● **Activity**:
Repeat the entries that appear below, exactly as they are given.

● **Records supplied**:
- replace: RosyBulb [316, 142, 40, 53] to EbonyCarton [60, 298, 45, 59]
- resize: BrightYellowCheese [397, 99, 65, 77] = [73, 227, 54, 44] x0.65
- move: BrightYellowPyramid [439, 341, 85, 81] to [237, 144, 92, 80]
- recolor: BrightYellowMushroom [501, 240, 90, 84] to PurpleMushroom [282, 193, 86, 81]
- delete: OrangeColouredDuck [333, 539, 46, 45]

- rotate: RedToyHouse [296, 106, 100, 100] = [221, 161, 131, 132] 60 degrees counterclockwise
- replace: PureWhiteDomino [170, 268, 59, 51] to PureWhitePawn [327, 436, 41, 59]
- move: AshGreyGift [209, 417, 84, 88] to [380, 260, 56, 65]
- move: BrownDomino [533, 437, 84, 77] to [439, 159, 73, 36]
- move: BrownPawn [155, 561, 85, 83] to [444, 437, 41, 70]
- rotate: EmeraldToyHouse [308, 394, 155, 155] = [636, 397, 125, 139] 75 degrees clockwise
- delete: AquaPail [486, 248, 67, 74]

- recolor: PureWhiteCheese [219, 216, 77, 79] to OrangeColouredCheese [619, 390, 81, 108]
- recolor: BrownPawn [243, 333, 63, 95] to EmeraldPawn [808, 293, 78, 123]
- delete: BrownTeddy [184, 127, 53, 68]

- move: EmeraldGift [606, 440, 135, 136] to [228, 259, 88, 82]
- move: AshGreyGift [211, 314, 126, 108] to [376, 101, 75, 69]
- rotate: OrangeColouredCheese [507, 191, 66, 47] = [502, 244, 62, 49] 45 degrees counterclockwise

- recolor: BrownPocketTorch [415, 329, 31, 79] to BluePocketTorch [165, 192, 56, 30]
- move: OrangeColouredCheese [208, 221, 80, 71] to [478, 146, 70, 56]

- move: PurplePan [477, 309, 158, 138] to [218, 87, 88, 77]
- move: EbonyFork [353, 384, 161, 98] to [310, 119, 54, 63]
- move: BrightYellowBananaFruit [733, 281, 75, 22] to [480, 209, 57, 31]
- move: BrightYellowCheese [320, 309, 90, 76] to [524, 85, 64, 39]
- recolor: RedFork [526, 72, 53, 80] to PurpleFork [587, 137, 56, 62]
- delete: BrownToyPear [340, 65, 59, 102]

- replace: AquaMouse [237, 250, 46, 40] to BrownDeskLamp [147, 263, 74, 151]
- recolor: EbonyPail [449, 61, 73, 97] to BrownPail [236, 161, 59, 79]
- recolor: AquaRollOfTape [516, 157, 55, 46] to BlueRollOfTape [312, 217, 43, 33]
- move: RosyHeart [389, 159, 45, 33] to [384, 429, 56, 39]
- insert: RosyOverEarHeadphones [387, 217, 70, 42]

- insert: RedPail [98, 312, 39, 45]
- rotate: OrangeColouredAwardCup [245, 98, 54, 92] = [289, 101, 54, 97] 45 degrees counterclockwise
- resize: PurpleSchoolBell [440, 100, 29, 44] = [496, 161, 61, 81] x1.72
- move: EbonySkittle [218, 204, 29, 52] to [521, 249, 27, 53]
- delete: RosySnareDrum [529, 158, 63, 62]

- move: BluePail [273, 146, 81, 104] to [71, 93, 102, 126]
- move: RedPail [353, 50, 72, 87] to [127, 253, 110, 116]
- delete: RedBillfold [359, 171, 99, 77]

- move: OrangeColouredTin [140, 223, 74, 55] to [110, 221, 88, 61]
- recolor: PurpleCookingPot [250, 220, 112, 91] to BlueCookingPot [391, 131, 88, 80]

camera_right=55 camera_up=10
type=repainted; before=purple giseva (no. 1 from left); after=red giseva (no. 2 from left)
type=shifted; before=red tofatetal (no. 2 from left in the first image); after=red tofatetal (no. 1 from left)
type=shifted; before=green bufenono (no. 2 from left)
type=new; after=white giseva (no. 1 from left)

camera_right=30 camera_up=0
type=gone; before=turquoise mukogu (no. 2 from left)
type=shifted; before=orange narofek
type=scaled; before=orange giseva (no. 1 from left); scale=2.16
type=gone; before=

● **Exercise result**:
- replace: RosyBulb [316, 142, 40, 53] to EbonyCarton [60, 298, 45, 59]
- resize: BrightYellowCheese [397, 99, 65, 77] = [73, 227, 54, 44] x0.65
- move: BrightYellowPyramid [439, 341, 85, 81] to [237, 144, 92, 80]
- recolor: BrightYellowMushroom [501, 240, 90, 84] to PurpleMushroom [282, 193, 86, 81]
- delete: OrangeColouredDuck [333, 539, 46, 45]

- rotate: RedToyHouse [296, 106, 100, 100] = [221, 161, 131, 132] 60 degrees counterclockwise
- replace: PureWhiteDomino [170, 268, 59, 51] to PureWhitePawn [327, 436, 41, 59]
- move: AshGreyGift [209, 417, 84, 88] to [380, 260, 56, 65]
- move: BrownDomino [533, 437, 84, 77] to [439, 159, 73, 36]
- move: BrownPawn [155, 561, 85, 83] to [444, 437, 41, 70]
- rotate: EmeraldToyHouse [308, 394, 155, 155] = [636, 397, 125, 139] 75 degrees clockwise
- delete: AquaPail [486, 248, 67, 74]

- recolor: PureWhiteCheese [219, 216, 77, 79] to OrangeColouredCheese [619, 390, 81, 108]
- recolor: BrownPawn [243, 333, 63, 95] to EmeraldPawn [808, 293, 78, 123]
- delete: BrownTeddy [184, 127, 53, 68]

- move: EmeraldGift [606, 440, 135, 136] to [228, 259, 88, 82]
- move: AshGreyGift [211, 314, 126, 108] to [376, 101, 75, 69]
- rotate: OrangeColouredCheese [507, 191, 66, 47] = [502, 244, 62, 49] 45 degrees counterclockwise

- recolor: BrownPocketTorch [415, 329, 31, 79] to BluePocketTorch [165, 192, 56, 30]
- move: OrangeColouredCheese [208, 221, 80, 71] to [478, 146, 70, 56]

- move: PurplePan [477, 309, 158, 138] to [218, 87, 88, 77]
- move: EbonyFork [353, 384, 161, 98] to [310, 119, 54, 63]
- move: BrightYellowBananaFruit [733, 281, 75, 22] to [480, 209, 57, 31]
- move: BrightYellowCheese [320, 309, 90, 76] to [524, 85, 64, 39]
- recolor: RedFork [526, 72, 53, 80] to PurpleFork [587, 137, 56, 62]
- delete: BrownToyPear [340, 65, 59, 102]

- replace: AquaMouse [237, 250, 46, 40] to BrownDeskLamp [147, 263, 74, 151]
- recolor: EbonyPail [449, 61, 73, 97] to BrownPail [236, 161, 59, 79]
- recolor: AquaRollOfTape [516, 157, 55, 46] to BlueRollOfTape [312, 217, 43, 33]
- move: RosyHeart [389, 159, 45, 33] to [384, 429, 56, 39]
- insert: RosyOverEarHeadphones [387, 217, 70, 42]

- insert: RedPail [98, 312, 39, 45]
- rotate: OrangeColouredAwardCup [245, 98, 54, 92] = [289, 101, 54, 97] 45 degrees counterclockwise
- resize: PurpleSchoolBell [440, 100, 29, 44] = [496, 161, 61, 81] x1.72
- move: EbonySkittle [218, 204, 29, 52] to [521, 249, 27, 53]
- delete: RosySnareDrum [529, 158, 63, 62]

- move: BluePail [273, 146, 81, 104] to [71, 93, 102, 126]
- move: RedPail [353, 50, 72, 87] to [127, 253, 110, 116]
- delete: RedBillfold [359, 171, 99, 77]

- move: OrangeColouredTin [140, 223, 74, 55] to [110, 221, 88, 61]
- recolor: PurpleCookingPot [250, 220, 112, 91] to BlueCookingPot [391, 131, 88, 80]

camera_right=55 camera_up=10
type=repainted; before=purple giseva (no. 1 from left); after=red giseva (no. 2 from left)
type=shifted; before=red tofatetal (no. 2 from left in the first image); after=red tofatetal (no. 1 from left)
type=shifted; before=green bufenono (no. 2 from left)
type=new; after=white giseva (no. 1 from left)

camera_right=30 camera_up=0
type=gone; before=turquoise mukogu (no. 2 from left)
type=shifted; before=orange narofek
type=scaled; before=orange giseva (no. 1 from left); scale=2.16
type=gone; before=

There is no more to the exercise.